■ Items listed in a dataset
━━━━━━━━

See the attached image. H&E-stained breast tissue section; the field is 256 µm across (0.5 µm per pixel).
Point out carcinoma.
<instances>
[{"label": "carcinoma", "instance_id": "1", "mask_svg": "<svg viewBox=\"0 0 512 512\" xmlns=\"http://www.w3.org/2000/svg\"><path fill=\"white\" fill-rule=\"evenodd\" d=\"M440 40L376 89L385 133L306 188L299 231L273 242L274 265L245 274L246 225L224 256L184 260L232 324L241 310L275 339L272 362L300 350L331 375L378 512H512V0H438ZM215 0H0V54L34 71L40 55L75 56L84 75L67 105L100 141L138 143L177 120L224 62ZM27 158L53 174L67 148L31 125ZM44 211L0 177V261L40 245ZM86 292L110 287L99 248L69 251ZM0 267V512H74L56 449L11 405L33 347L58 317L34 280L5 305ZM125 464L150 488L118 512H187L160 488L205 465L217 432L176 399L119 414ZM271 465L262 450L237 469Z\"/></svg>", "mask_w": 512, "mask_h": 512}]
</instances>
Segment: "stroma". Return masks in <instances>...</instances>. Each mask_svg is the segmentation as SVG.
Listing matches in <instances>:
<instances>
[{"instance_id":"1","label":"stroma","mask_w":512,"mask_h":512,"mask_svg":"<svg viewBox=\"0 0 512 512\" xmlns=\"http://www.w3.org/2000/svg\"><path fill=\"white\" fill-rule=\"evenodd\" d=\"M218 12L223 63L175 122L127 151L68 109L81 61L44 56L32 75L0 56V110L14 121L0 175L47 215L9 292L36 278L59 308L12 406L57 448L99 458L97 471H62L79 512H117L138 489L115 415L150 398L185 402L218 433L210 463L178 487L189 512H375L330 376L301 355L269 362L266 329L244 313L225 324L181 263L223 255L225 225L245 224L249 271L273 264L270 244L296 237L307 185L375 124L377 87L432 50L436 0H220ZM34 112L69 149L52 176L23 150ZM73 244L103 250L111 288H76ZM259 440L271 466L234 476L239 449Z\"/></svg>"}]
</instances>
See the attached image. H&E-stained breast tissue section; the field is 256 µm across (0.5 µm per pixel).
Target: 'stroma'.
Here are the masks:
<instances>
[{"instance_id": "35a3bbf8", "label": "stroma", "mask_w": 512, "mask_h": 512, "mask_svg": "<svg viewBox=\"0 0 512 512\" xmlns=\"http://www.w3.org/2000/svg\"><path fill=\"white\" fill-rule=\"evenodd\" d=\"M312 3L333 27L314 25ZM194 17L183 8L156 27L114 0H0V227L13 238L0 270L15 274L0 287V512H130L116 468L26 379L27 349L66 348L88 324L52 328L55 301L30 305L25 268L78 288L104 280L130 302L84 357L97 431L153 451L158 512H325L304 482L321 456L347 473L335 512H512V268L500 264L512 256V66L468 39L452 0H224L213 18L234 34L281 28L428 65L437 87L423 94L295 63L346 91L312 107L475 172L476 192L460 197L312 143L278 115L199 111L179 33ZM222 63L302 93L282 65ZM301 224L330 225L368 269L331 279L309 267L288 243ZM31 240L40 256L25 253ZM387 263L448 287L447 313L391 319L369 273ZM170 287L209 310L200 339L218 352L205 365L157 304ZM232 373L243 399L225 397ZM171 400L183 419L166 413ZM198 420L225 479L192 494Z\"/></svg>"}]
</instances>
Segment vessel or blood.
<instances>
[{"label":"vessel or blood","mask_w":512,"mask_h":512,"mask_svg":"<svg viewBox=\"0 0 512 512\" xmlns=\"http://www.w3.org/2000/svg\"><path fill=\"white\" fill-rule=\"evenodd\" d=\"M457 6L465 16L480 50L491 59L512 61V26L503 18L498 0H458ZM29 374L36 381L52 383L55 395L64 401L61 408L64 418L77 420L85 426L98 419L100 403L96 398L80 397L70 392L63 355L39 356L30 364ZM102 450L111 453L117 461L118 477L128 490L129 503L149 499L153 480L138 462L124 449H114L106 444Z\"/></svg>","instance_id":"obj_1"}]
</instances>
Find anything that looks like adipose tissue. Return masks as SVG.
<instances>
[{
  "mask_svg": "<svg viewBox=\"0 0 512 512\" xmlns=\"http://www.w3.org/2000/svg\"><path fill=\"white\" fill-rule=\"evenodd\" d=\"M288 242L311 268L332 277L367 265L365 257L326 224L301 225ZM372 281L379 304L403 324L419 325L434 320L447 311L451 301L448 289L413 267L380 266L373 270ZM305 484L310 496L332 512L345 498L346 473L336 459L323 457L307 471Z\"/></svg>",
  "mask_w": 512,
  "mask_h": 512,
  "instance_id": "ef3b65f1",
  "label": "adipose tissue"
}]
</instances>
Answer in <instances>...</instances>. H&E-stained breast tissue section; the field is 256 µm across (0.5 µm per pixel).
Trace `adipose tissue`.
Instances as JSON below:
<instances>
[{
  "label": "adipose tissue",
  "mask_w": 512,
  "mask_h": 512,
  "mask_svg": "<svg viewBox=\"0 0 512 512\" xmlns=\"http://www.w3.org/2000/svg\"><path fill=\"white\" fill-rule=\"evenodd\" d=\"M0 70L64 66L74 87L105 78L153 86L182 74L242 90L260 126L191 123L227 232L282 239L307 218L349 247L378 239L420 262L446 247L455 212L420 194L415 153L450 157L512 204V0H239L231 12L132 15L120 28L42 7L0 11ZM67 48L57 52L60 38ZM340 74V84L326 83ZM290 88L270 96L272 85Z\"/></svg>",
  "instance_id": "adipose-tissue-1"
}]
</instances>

━━━━━━━━

■ OBJECTIVE
Using the exact wording, write out all of the records.

■ FULL OUTPUT
See the attached image. H&E-stained breast tissue section; the field is 256 µm across (0.5 µm per pixel).
Point out carcinoma.
<instances>
[{"label": "carcinoma", "instance_id": "1", "mask_svg": "<svg viewBox=\"0 0 512 512\" xmlns=\"http://www.w3.org/2000/svg\"><path fill=\"white\" fill-rule=\"evenodd\" d=\"M440 40L376 89L385 133L306 188L299 231L273 242L274 265L245 274L246 225L224 256L184 260L232 324L241 310L275 339L272 362L300 350L331 375L378 512H512V0H438ZM215 0H0V54L34 71L40 55L75 56L84 75L67 105L100 141L138 143L177 120L224 62ZM27 158L53 174L67 148L31 125ZM44 211L0 177V261L40 245ZM86 292L110 287L99 248L69 251ZM0 267V512H74L56 449L11 405L33 347L58 317L34 280L5 305ZM125 464L150 488L118 512H187L160 488L205 465L217 432L176 399L119 414ZM271 465L262 450L237 469Z\"/></svg>", "mask_w": 512, "mask_h": 512}]
</instances>
Segment: "stroma". Return masks in <instances>...</instances>. Each mask_svg is the segmentation as SVG.
Listing matches in <instances>:
<instances>
[{"instance_id":"1","label":"stroma","mask_w":512,"mask_h":512,"mask_svg":"<svg viewBox=\"0 0 512 512\" xmlns=\"http://www.w3.org/2000/svg\"><path fill=\"white\" fill-rule=\"evenodd\" d=\"M218 12L223 63L175 122L127 151L68 109L81 61L44 56L32 75L0 56V110L14 121L0 175L47 215L9 292L36 278L59 308L12 406L57 448L99 458L97 471H62L79 512H117L138 489L115 415L150 398L185 402L218 433L210 463L178 487L189 512H375L330 376L301 355L269 362L266 329L244 313L225 324L181 263L223 255L225 225L245 224L249 271L273 264L270 244L296 237L307 185L375 124L377 87L432 50L436 0H220ZM34 112L69 149L52 176L23 150ZM73 244L103 250L111 288H76ZM259 440L271 466L234 476L239 449Z\"/></svg>"}]
</instances>
See the attached image. H&E-stained breast tissue section; the field is 256 µm across (0.5 µm per pixel).
Target: 'stroma'.
Here are the masks:
<instances>
[{"instance_id": "35a3bbf8", "label": "stroma", "mask_w": 512, "mask_h": 512, "mask_svg": "<svg viewBox=\"0 0 512 512\" xmlns=\"http://www.w3.org/2000/svg\"><path fill=\"white\" fill-rule=\"evenodd\" d=\"M312 3L333 27L314 25ZM194 17L183 8L156 27L114 0H0V227L13 238L0 270L15 274L0 287V512H130L116 468L26 379L27 349L66 348L88 324L52 328L55 301L30 305L25 268L78 288L104 280L130 302L84 357L97 431L153 451L158 512H325L304 482L321 456L347 473L335 512H512V268L500 264L512 256V66L468 39L452 0H224L213 18L234 34L281 28L428 65L437 87L423 94L295 63L346 91L312 107L475 172L476 192L460 197L312 143L278 115L199 111L179 33ZM222 63L302 93L282 65ZM301 224L330 225L368 269L331 279L309 267L288 243ZM31 240L40 256L25 253ZM387 263L448 287L447 313L391 319L369 273ZM170 287L209 310L200 339L218 352L205 365L157 304ZM232 373L243 399L225 397ZM171 400L183 419L166 413ZM198 420L225 479L192 494Z\"/></svg>"}]
</instances>
Segment vessel or blood.
<instances>
[{"label":"vessel or blood","mask_w":512,"mask_h":512,"mask_svg":"<svg viewBox=\"0 0 512 512\" xmlns=\"http://www.w3.org/2000/svg\"><path fill=\"white\" fill-rule=\"evenodd\" d=\"M457 6L465 16L480 50L491 59L512 61V26L503 18L498 0H458ZM29 374L36 381L52 383L55 395L64 401L61 408L64 418L77 420L85 426L98 419L100 403L96 398L80 397L70 392L63 355L39 356L30 364ZM102 450L111 453L117 461L118 477L128 490L129 503L149 499L153 480L138 462L124 449H114L106 444Z\"/></svg>","instance_id":"obj_1"}]
</instances>
Find anything that looks like adipose tissue. Return masks as SVG.
<instances>
[{
  "mask_svg": "<svg viewBox=\"0 0 512 512\" xmlns=\"http://www.w3.org/2000/svg\"><path fill=\"white\" fill-rule=\"evenodd\" d=\"M288 242L311 268L332 277L367 265L365 257L326 224L301 225ZM372 281L379 304L403 324L419 325L434 320L447 311L451 301L448 289L413 267L380 266L373 270ZM305 484L310 496L332 512L345 498L346 473L336 459L323 457L307 471Z\"/></svg>",
  "mask_w": 512,
  "mask_h": 512,
  "instance_id": "ef3b65f1",
  "label": "adipose tissue"
}]
</instances>
Answer in <instances>...</instances>. H&E-stained breast tissue section; the field is 256 µm across (0.5 µm per pixel).
Trace `adipose tissue`.
Instances as JSON below:
<instances>
[{
  "label": "adipose tissue",
  "mask_w": 512,
  "mask_h": 512,
  "mask_svg": "<svg viewBox=\"0 0 512 512\" xmlns=\"http://www.w3.org/2000/svg\"><path fill=\"white\" fill-rule=\"evenodd\" d=\"M0 70L64 66L74 87L105 78L153 86L182 74L242 90L260 126L191 123L227 232L282 239L307 218L349 247L378 239L420 262L446 247L455 212L420 194L415 153L450 157L512 204V0H239L231 12L132 15L120 28L42 7L0 11ZM67 48L57 52L60 38ZM340 74V84L326 83ZM290 88L270 96L272 85Z\"/></svg>",
  "instance_id": "adipose-tissue-1"
}]
</instances>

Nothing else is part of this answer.